> **DATA FOR THE TASK**

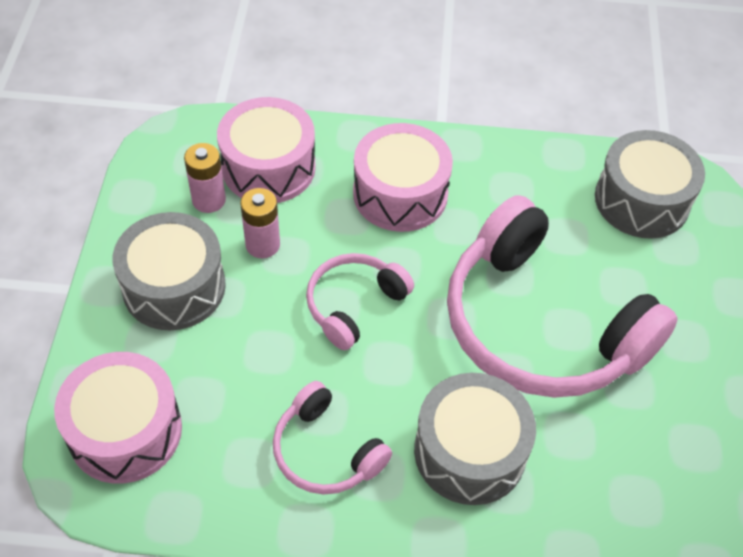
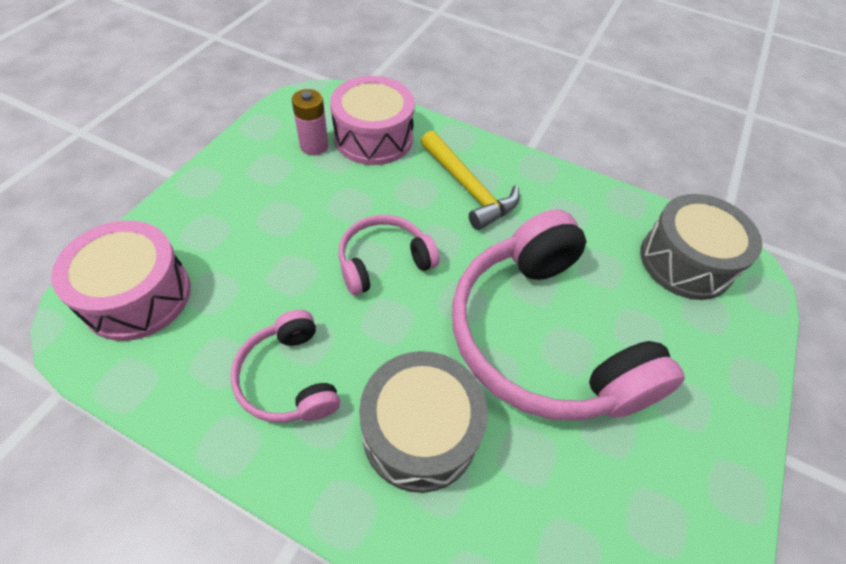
camera: 20 degrees right, 0 degrees up
(174, 286) = (248, 198): grey drum -> none
(262, 245) = (336, 190): pink battery -> none
(400, 193) = (468, 188): pink drum -> yellow hammer

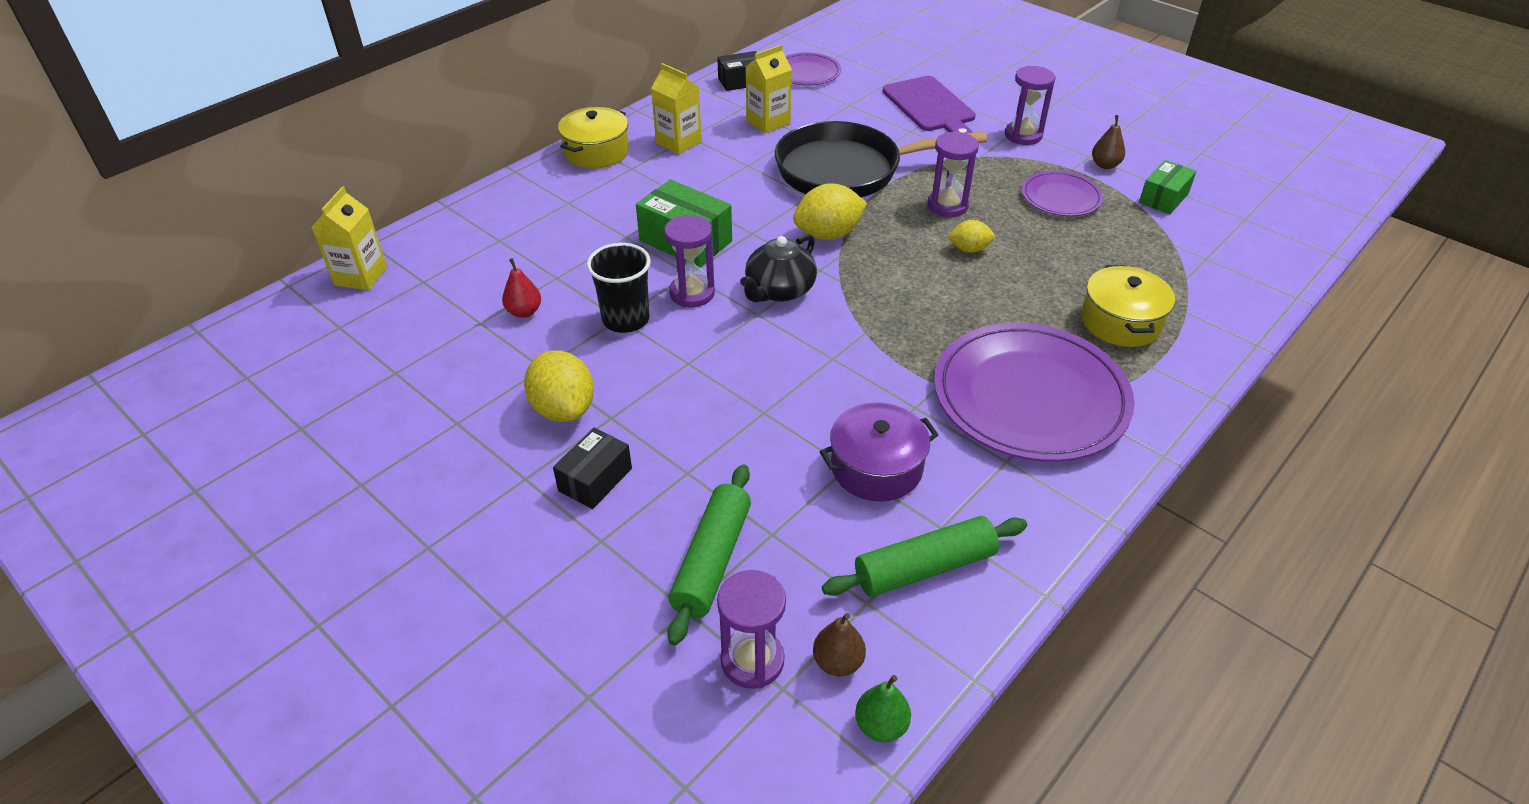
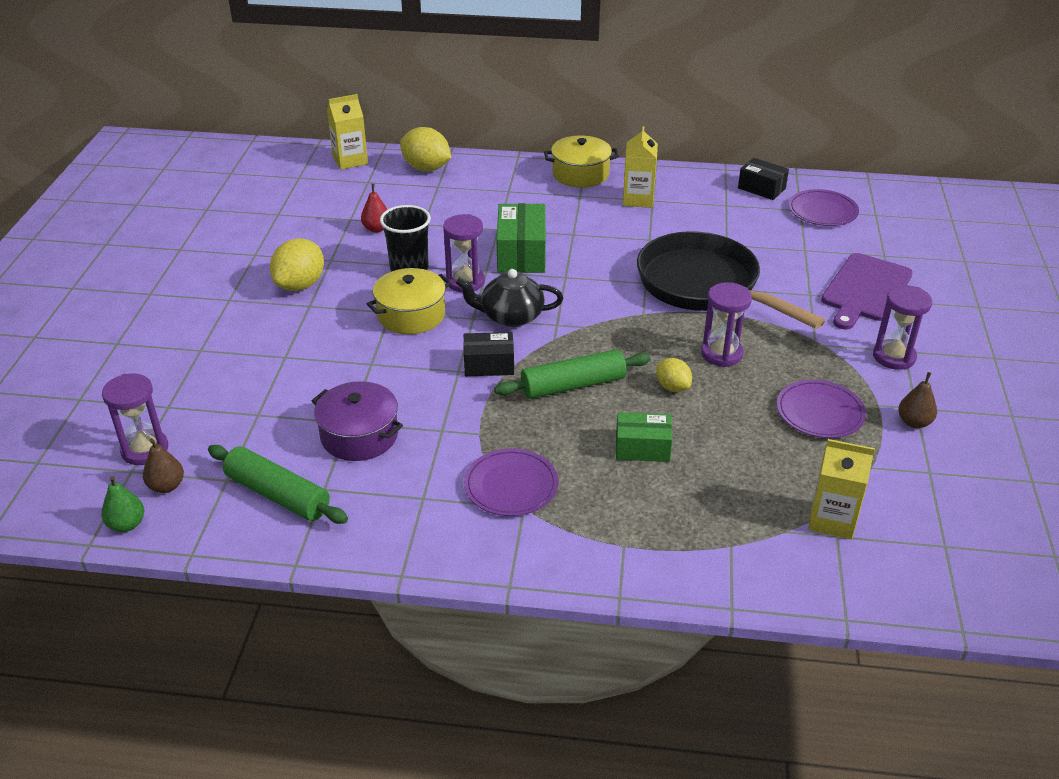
camera: 55 degrees right, 5 degrees down
(595, 479) = (249, 325): black box -> black box (489, 365)
(711, 560) = (215, 399): green rolling pin -> green rolling pin (573, 385)
(768, 122) = (721, 224): yellow carton -> yellow carton (832, 520)
(828, 234) = (606, 311): yellow lemon -> yellow lemon (426, 168)
(1030, 397) = (511, 485): purple plate -> purple plate, size x0.51
(1121, 322) = (668, 507): yellow pot -> yellow pot (411, 315)
(1163, 198) = (906, 478): green box -> green box (642, 448)

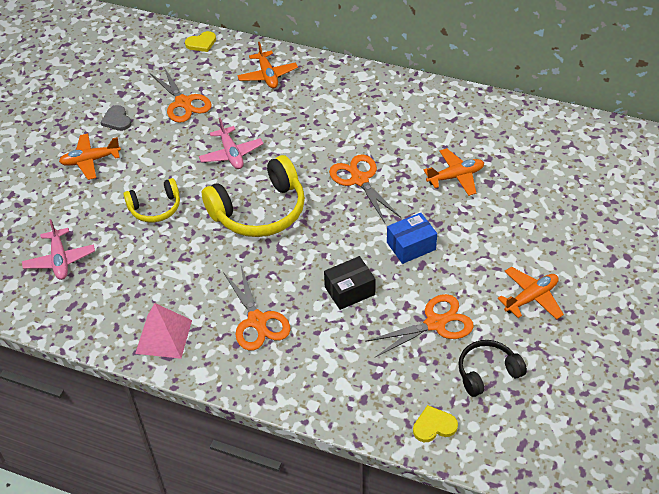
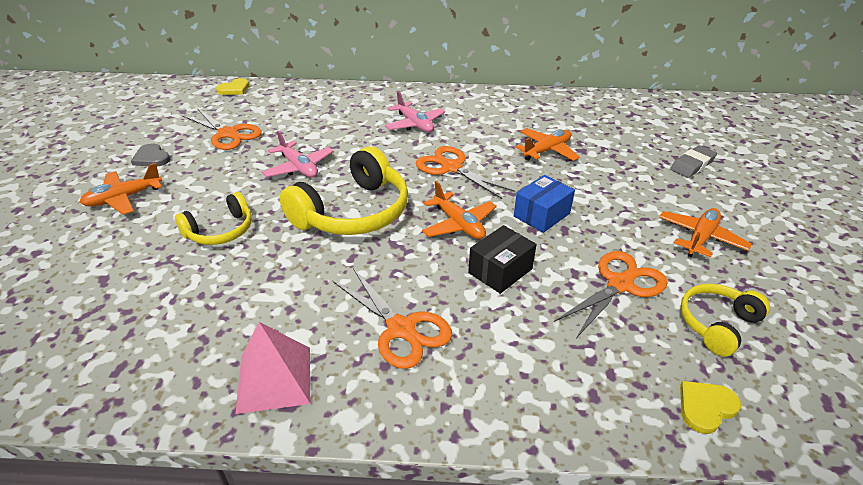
camera: 20 degrees left, 10 degrees down
(60, 260) = (93, 312): pink plane -> pink plane (415, 124)
(267, 75) = (314, 103): orange plane -> orange plane (458, 224)
(487, 372) = (717, 324): black headphones -> yellow headphones
(583, 220) = (692, 165): none -> grey eraser

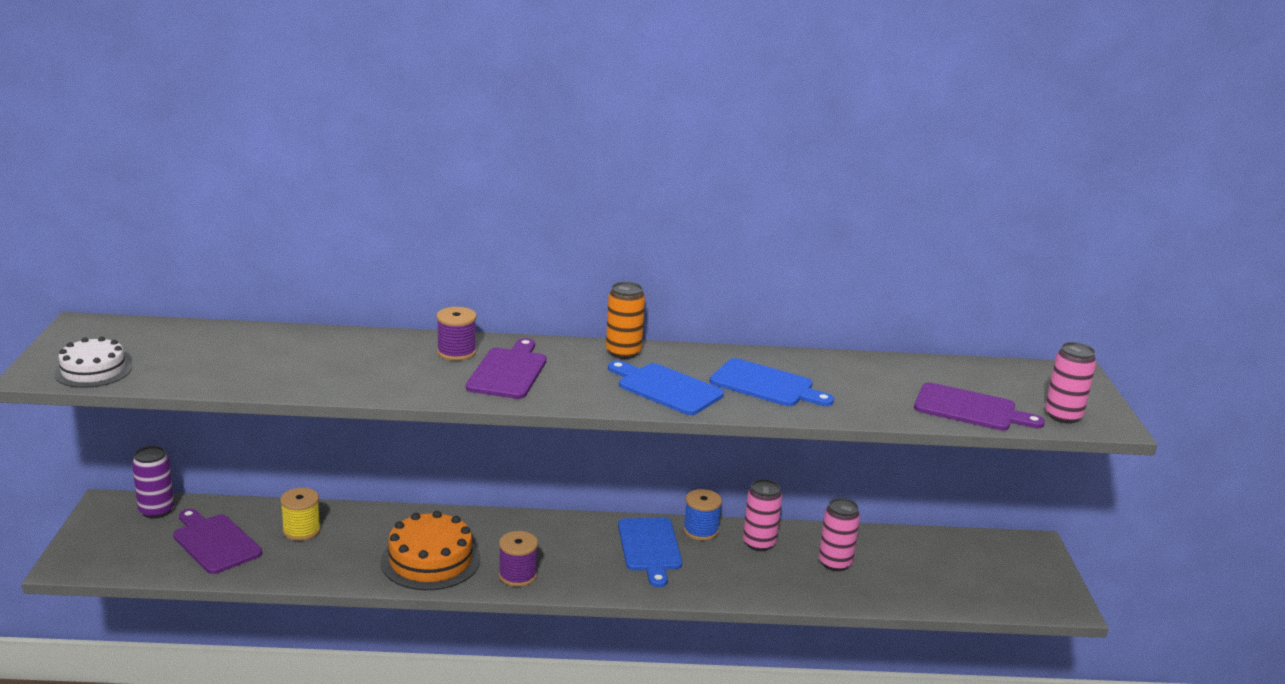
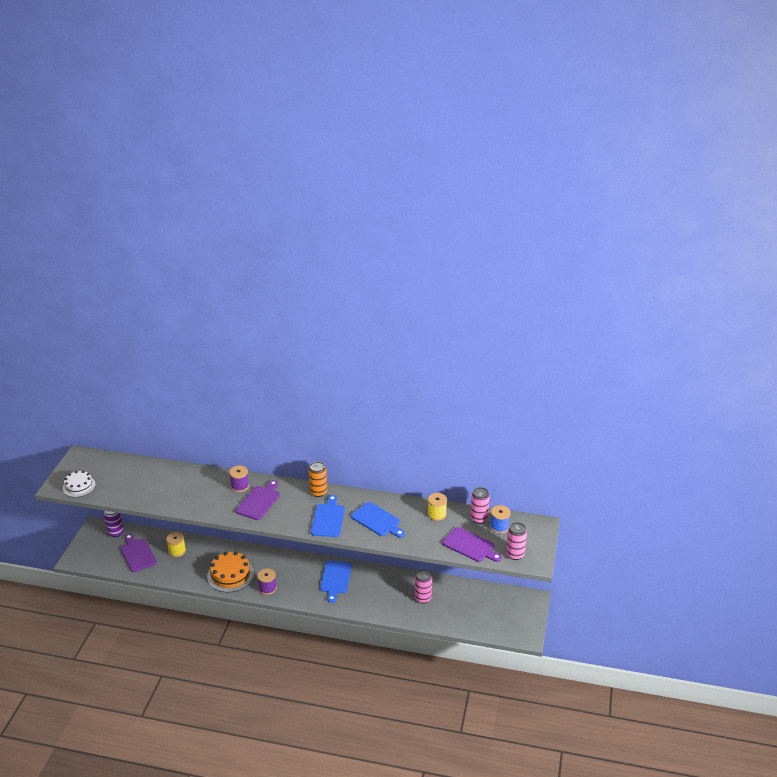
camera: 15 degrees right, 10 degrees up
(666, 388) = (328, 519): blue cutting board -> blue cutting board turned 45 degrees clockwise
(700, 530) = (364, 571): blue spool -> blue spool (499, 527)
(759, 543) = (390, 582): pink can -> pink can (479, 519)
(873, 369) = (437, 514): none -> yellow spool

> **GOAL OF THE EXERCISE**
The lines wanted run from the one with "(267, 75) = (314, 103): orange" through the final line of the data; repeat them word for word and skip every picture.

> **RESPONSE TO THIS TASK**
(267, 75) = (314, 103): orange plane -> orange plane (458, 224)
(487, 372) = (717, 324): black headphones -> yellow headphones
(583, 220) = (692, 165): none -> grey eraser

camera: 15 degrees right, 10 degrees up
(666, 388) = (328, 519): blue cutting board -> blue cutting board turned 45 degrees clockwise
(700, 530) = (364, 571): blue spool -> blue spool (499, 527)
(759, 543) = (390, 582): pink can -> pink can (479, 519)
(873, 369) = (437, 514): none -> yellow spool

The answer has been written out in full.